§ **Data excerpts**
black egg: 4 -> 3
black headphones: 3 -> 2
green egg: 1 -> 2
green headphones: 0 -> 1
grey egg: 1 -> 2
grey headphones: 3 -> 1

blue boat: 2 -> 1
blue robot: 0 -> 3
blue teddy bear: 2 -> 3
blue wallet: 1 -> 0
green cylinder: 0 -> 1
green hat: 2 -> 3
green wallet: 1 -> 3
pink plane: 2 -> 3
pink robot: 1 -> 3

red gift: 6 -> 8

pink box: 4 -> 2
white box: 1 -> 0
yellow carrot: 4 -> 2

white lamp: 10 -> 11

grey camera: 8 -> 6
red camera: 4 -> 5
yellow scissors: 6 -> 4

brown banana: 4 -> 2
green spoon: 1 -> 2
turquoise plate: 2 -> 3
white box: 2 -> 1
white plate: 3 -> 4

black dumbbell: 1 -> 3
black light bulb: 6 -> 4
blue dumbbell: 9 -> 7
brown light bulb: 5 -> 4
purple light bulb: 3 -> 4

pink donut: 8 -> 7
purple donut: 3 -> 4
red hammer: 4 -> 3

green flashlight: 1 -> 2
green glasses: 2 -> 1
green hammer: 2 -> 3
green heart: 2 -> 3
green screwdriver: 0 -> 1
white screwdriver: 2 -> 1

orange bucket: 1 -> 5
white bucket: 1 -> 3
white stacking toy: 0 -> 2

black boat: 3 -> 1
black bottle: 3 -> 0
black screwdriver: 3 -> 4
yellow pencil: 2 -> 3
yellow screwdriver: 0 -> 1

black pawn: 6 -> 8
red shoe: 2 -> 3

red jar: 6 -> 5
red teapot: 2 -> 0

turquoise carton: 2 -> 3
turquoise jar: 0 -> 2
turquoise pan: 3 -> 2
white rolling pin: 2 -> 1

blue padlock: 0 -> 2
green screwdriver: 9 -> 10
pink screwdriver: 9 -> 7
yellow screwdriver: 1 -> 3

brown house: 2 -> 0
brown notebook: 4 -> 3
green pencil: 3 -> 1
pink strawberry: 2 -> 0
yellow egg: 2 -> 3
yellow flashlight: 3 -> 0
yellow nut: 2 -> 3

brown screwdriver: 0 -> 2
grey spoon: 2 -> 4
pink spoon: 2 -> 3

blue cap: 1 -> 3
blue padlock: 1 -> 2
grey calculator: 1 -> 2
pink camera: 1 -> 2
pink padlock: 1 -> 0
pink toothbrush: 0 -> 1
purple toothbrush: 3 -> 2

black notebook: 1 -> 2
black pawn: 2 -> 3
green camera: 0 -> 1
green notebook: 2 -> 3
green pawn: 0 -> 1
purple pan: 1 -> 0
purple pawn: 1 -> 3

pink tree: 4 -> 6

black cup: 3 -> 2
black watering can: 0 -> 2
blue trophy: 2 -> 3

§ **Work instructions**
Go through the records. Copy each line where "black" appears.

§ **Output**
black egg: 4 -> 3
black headphones: 3 -> 2
black dumbbell: 1 -> 3
black light bulb: 6 -> 4
black boat: 3 -> 1
black bottle: 3 -> 0
black screwdriver: 3 -> 4
black pawn: 6 -> 8
black notebook: 1 -> 2
black pawn: 2 -> 3
black cup: 3 -> 2
black watering can: 0 -> 2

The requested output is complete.